> Assignment: Your answer should be the exact lines of the data below from the one containing "black pencil: 10 -> 8" through the one containing "yellow pencil: 7 -> 9"; please include nothing else.

> Task inputs:
+ + + + +
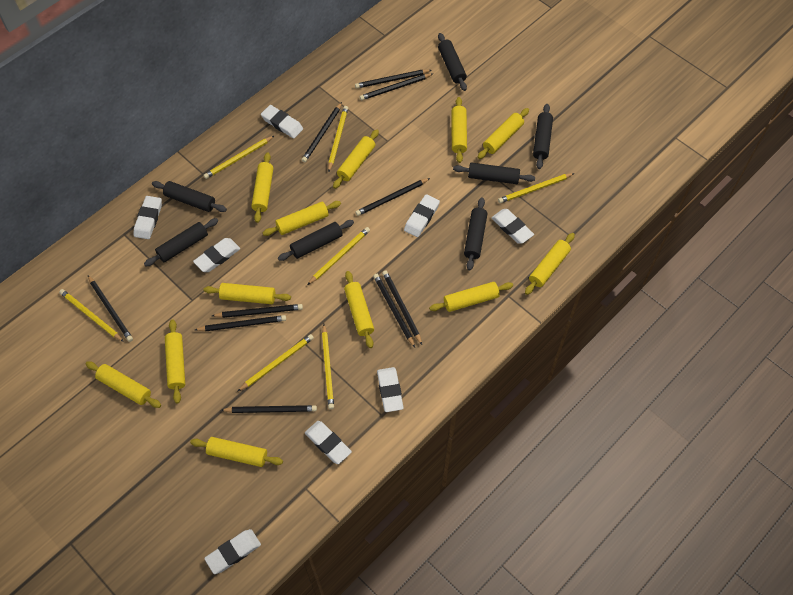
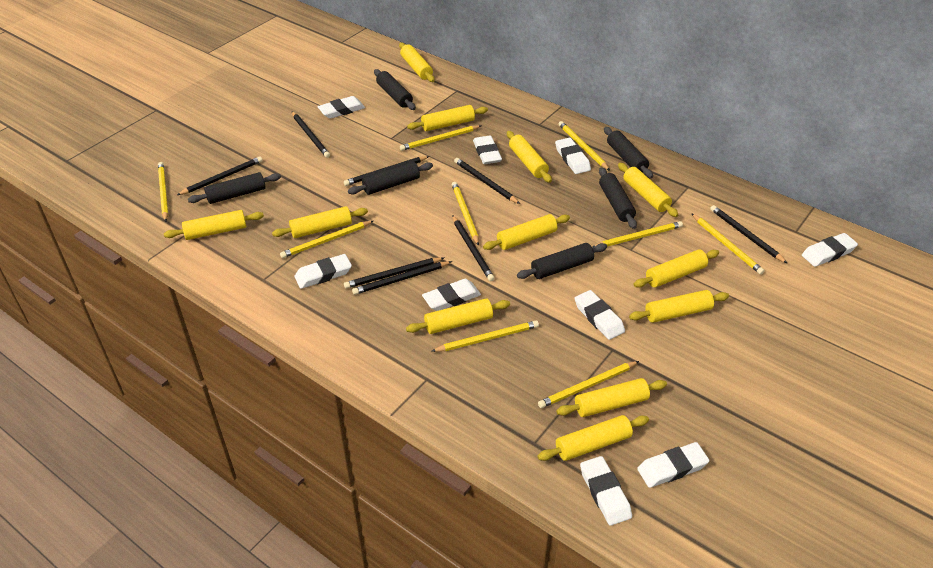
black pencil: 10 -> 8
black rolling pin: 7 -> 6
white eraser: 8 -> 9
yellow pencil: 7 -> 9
+ + + + +
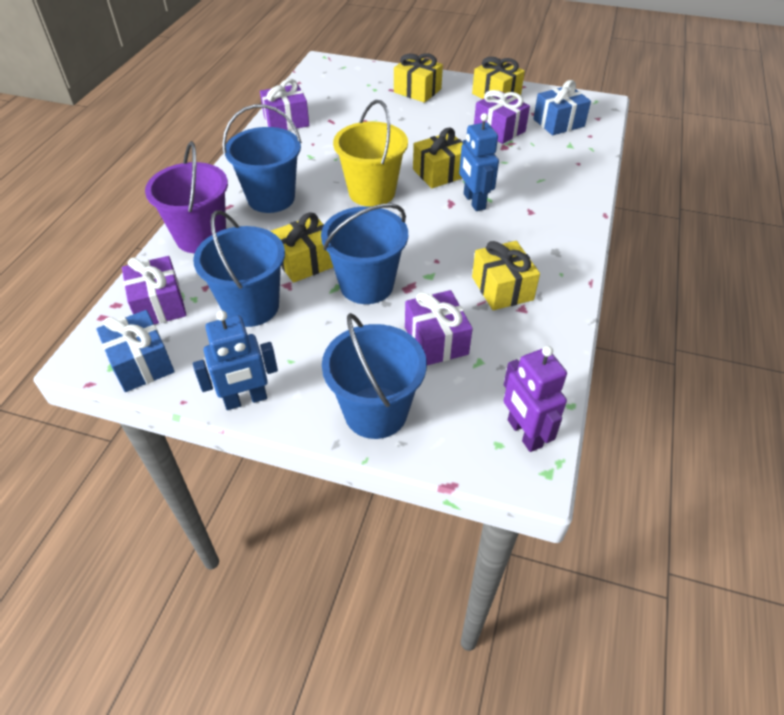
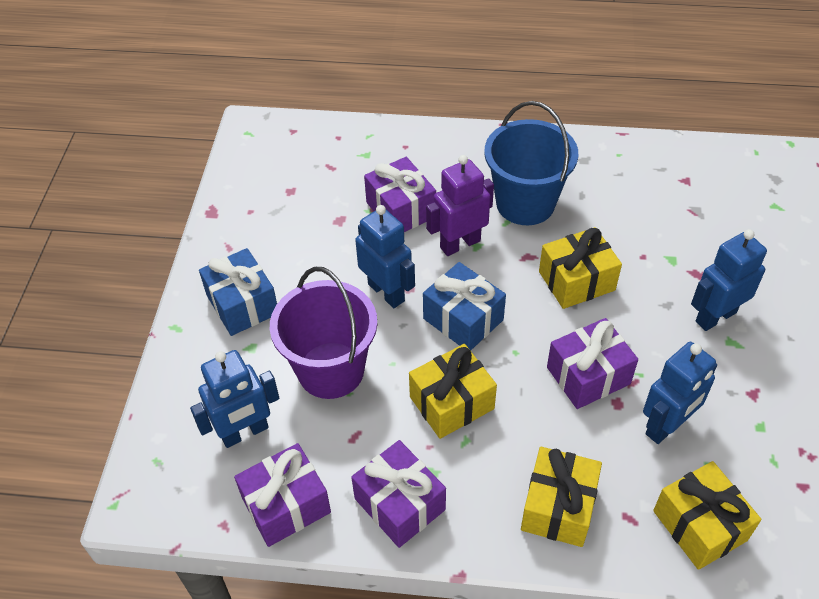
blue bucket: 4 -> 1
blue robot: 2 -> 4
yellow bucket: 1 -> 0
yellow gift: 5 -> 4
+ + + + +
> Result of this task:
black pencil: 10 -> 8
black rolling pin: 7 -> 6
white eraser: 8 -> 9
yellow pencil: 7 -> 9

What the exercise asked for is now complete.